#### PROBLEM:
Every line from the one containing "rotate: white_delinupax <130" through the end of the listing below goes in the output, exactly and without pictures.

#### RECORDED INFORMATION:
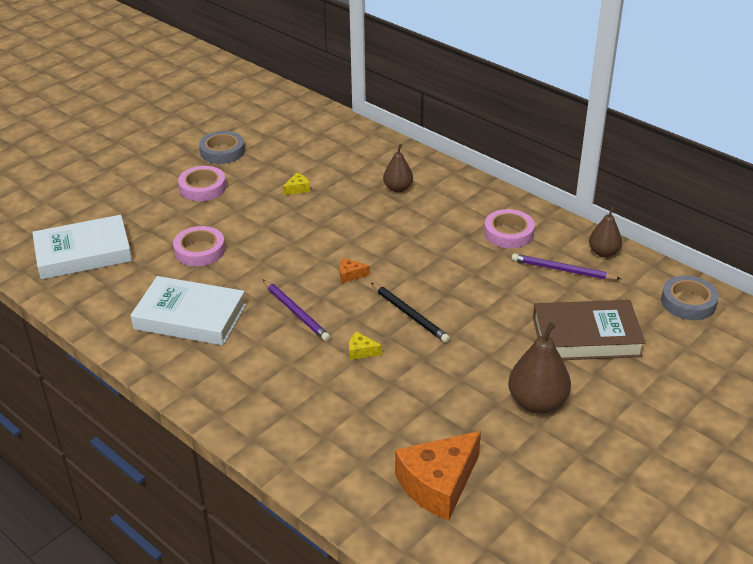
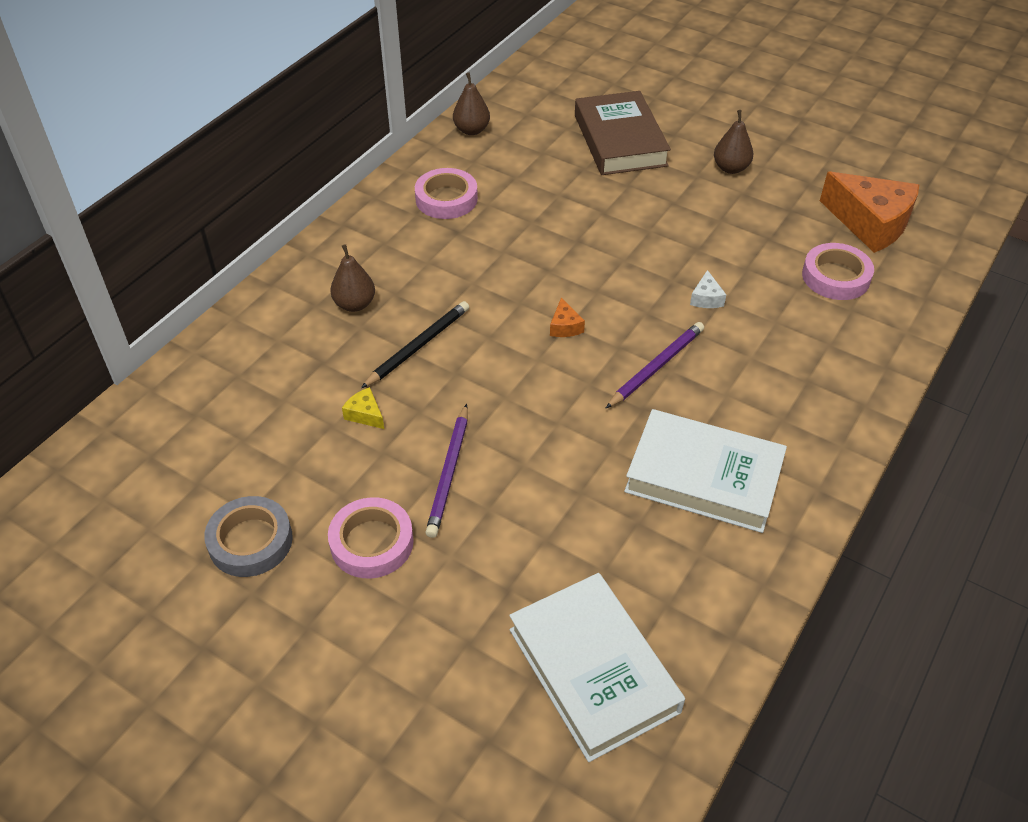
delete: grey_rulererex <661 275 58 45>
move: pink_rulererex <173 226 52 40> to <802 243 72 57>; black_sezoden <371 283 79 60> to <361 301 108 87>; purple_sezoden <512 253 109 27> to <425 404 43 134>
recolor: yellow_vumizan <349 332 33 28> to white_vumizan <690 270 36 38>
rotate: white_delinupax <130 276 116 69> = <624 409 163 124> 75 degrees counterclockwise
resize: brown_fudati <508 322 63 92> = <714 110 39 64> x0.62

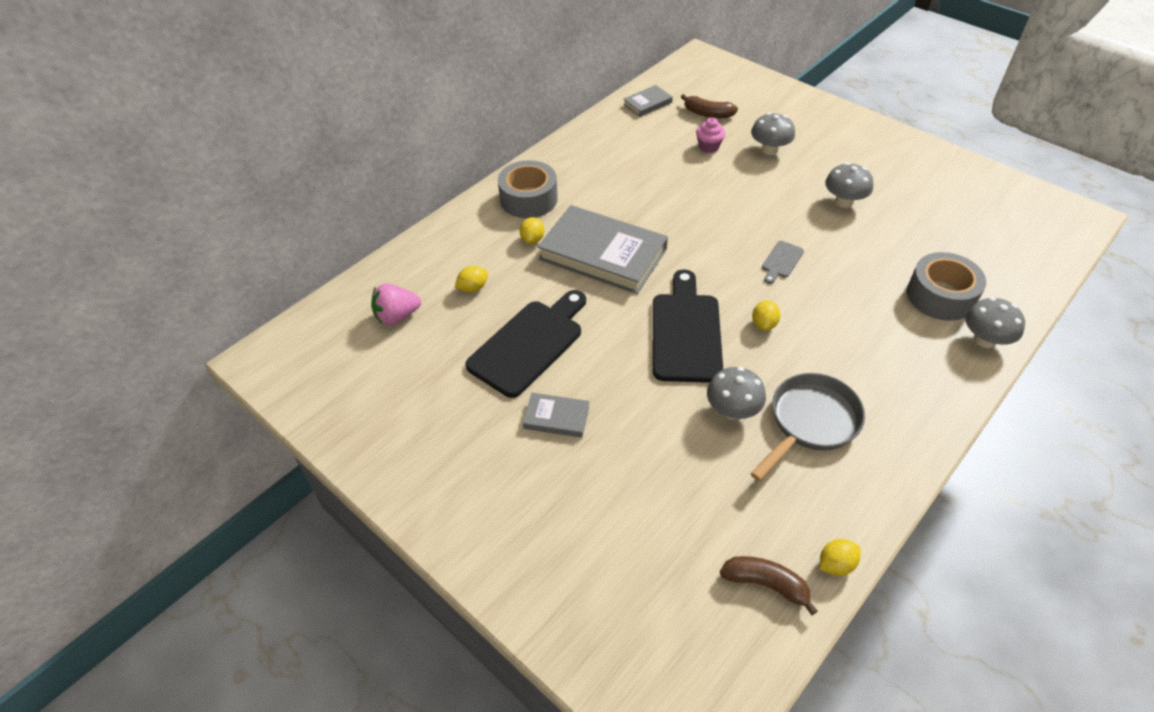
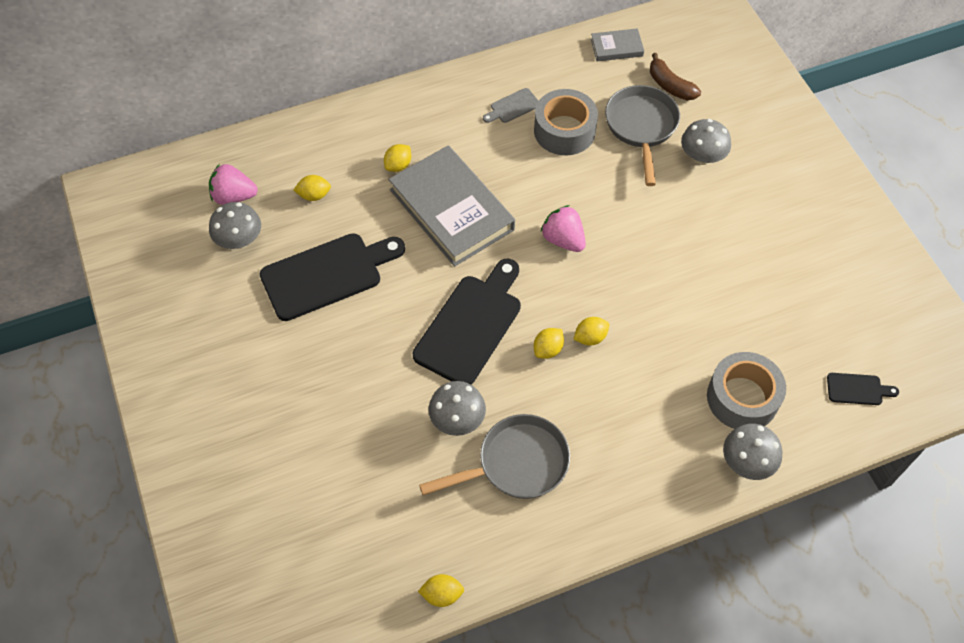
delete: grey_delinupax <523 393 66 45>; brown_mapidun <720 556 98 59>
insert: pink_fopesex <541 205 45 47>; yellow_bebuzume <573 317 36 29>; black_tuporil <827 373 72 32>
move: grey_rulererex <498 160 60 58> to <534 89 64 66>; grey_tuporil <762 241 42 43> to <483 88 56 35>; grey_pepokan <825 162 48 46> to <209 202 52 47>
replace: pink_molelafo <696 118 30 35> to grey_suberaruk <605 85 75 101>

#### ANSWER SECTION:
rotate: white_delinupax <130 276 116 69> = <624 409 163 124> 75 degrees counterclockwise
resize: brown_fudati <508 322 63 92> = <714 110 39 64> x0.62

delete: grey_delinupax <523 393 66 45>; brown_mapidun <720 556 98 59>
insert: pink_fopesex <541 205 45 47>; yellow_bebuzume <573 317 36 29>; black_tuporil <827 373 72 32>
move: grey_rulererex <498 160 60 58> to <534 89 64 66>; grey_tuporil <762 241 42 43> to <483 88 56 35>; grey_pepokan <825 162 48 46> to <209 202 52 47>
replace: pink_molelafo <696 118 30 35> to grey_suberaruk <605 85 75 101>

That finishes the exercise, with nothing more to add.